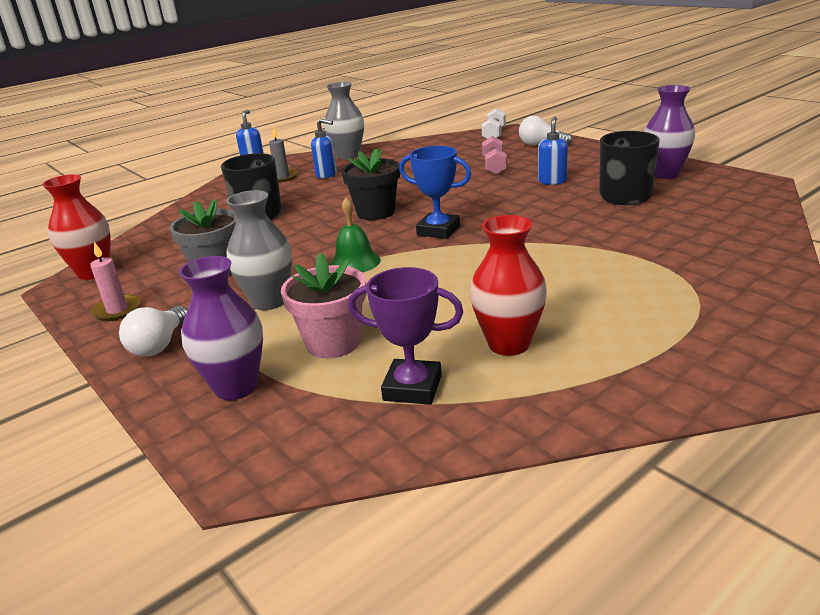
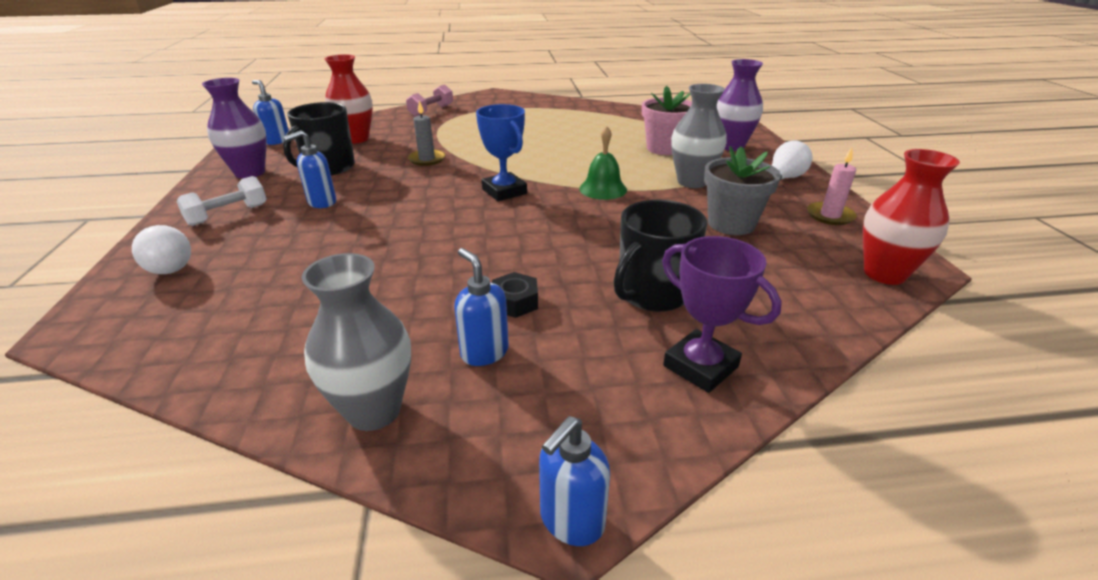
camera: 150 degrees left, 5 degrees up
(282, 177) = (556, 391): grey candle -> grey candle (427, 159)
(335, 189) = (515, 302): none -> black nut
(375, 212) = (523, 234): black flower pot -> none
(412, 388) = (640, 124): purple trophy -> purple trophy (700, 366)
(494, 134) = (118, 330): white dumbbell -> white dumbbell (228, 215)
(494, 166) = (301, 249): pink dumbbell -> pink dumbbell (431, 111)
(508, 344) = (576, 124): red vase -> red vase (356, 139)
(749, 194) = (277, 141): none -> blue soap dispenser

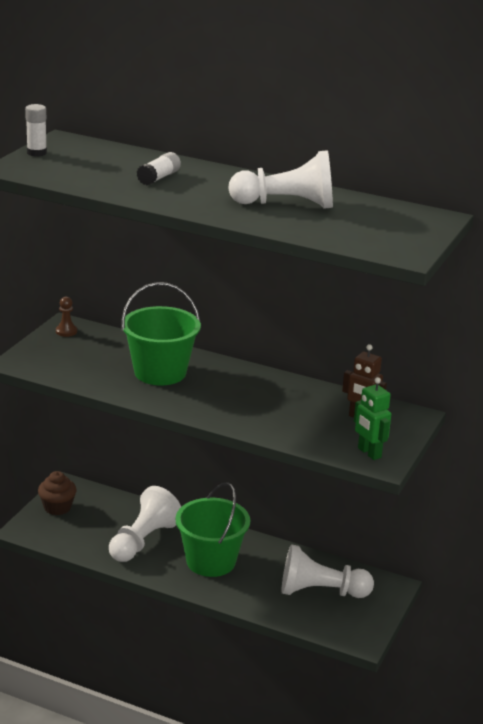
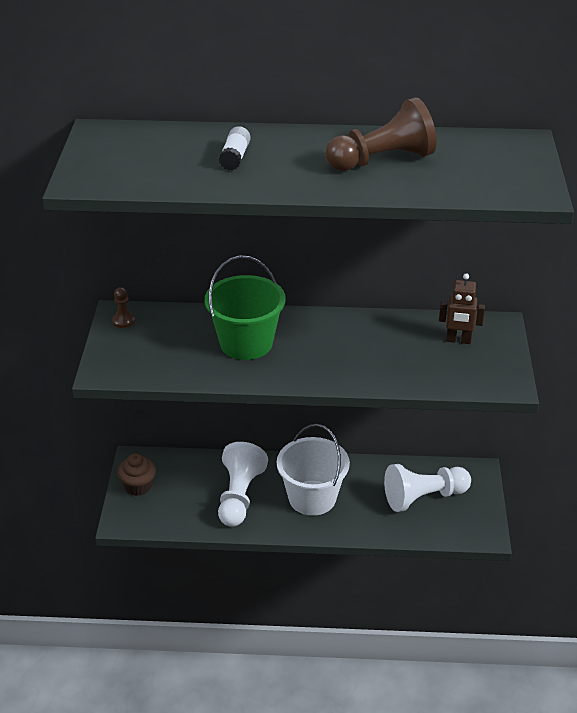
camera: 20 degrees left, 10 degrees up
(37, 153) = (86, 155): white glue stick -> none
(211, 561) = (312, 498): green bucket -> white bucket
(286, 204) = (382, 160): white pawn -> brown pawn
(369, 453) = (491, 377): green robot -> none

◆ AIM OF THE TASK
The reply must hold each line of the records verbatim and no pictures.

◆ EXERCISE OUTPUT
camera: 150 degrees left, 5 degrees up
(282, 177) = (556, 391): grey candle -> grey candle (427, 159)
(335, 189) = (515, 302): none -> black nut
(375, 212) = (523, 234): black flower pot -> none
(412, 388) = (640, 124): purple trophy -> purple trophy (700, 366)
(494, 134) = (118, 330): white dumbbell -> white dumbbell (228, 215)
(494, 166) = (301, 249): pink dumbbell -> pink dumbbell (431, 111)
(508, 344) = (576, 124): red vase -> red vase (356, 139)
(749, 194) = (277, 141): none -> blue soap dispenser

camera: 20 degrees left, 10 degrees up
(37, 153) = (86, 155): white glue stick -> none
(211, 561) = (312, 498): green bucket -> white bucket
(286, 204) = (382, 160): white pawn -> brown pawn
(369, 453) = (491, 377): green robot -> none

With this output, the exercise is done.